DATA BLOCK: Begin

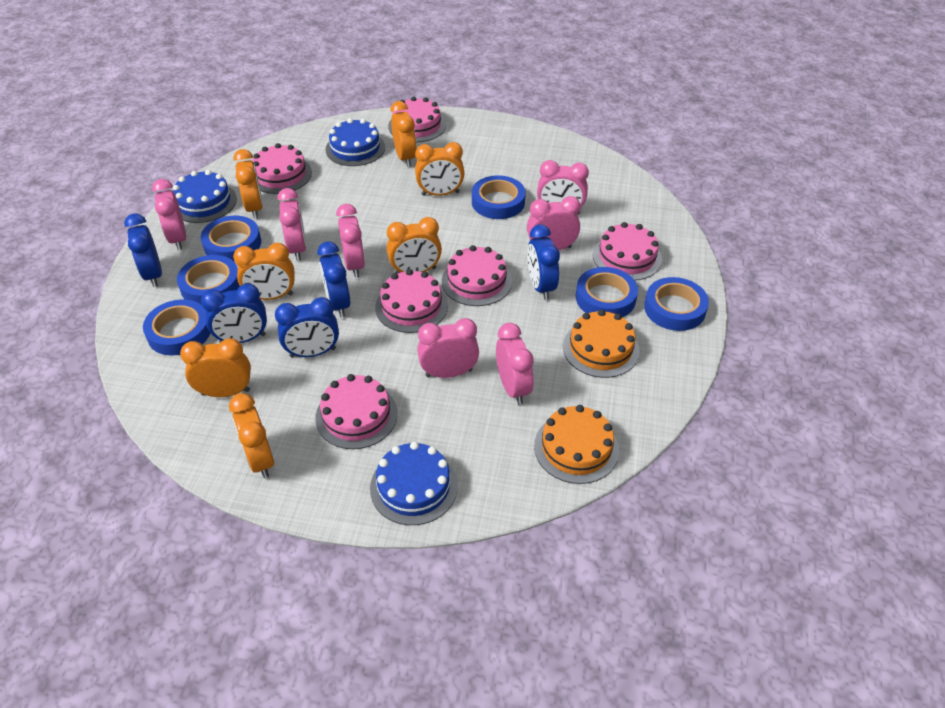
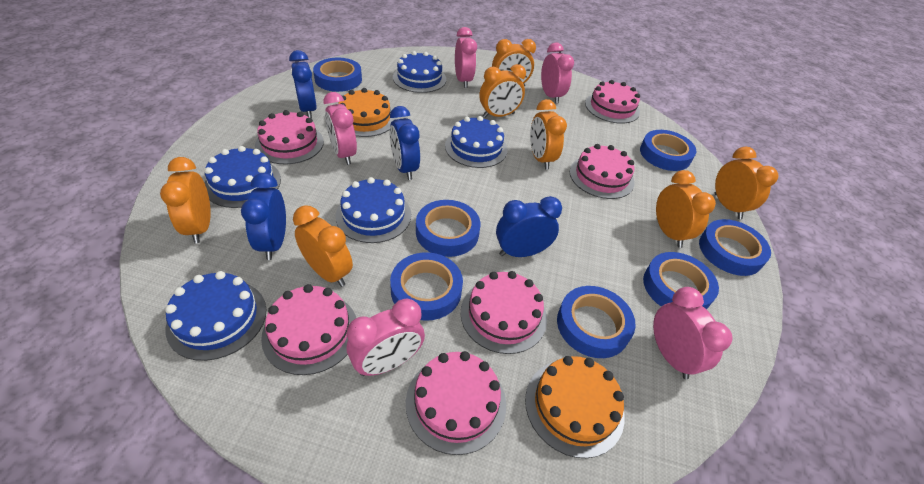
blue cake: 3 -> 5
blue clock: 5 -> 4
blue tape: 6 -> 7
pink clock: 7 -> 5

DATA BLOCK: End

● WHAT YOU SHOULD DO:
Copy each line holding "blue" from the material above.

● RESPONSE AREA:
blue cake: 3 -> 5
blue clock: 5 -> 4
blue tape: 6 -> 7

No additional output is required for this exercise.